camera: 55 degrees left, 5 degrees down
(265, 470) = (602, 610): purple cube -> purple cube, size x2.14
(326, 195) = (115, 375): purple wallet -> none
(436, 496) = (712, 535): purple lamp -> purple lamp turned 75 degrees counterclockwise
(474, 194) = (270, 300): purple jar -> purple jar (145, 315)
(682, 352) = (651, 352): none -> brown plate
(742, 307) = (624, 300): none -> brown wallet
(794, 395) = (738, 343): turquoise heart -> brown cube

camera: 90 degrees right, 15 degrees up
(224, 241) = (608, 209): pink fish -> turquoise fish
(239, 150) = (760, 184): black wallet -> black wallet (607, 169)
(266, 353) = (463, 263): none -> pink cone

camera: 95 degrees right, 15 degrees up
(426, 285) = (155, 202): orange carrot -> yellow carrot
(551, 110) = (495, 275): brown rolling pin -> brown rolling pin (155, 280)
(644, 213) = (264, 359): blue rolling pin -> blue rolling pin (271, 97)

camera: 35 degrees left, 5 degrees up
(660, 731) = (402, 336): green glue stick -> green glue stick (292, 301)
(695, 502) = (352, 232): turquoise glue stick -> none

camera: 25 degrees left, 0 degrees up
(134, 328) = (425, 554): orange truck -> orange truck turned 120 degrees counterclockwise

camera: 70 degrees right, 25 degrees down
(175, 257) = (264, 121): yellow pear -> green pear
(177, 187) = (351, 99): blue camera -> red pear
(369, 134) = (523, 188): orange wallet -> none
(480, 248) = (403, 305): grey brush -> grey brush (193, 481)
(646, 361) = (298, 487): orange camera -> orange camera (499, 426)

# # # #

The word "pink" may appear on some lines of these records; state how many such lines there are, and nothing else.

> _Task output_
2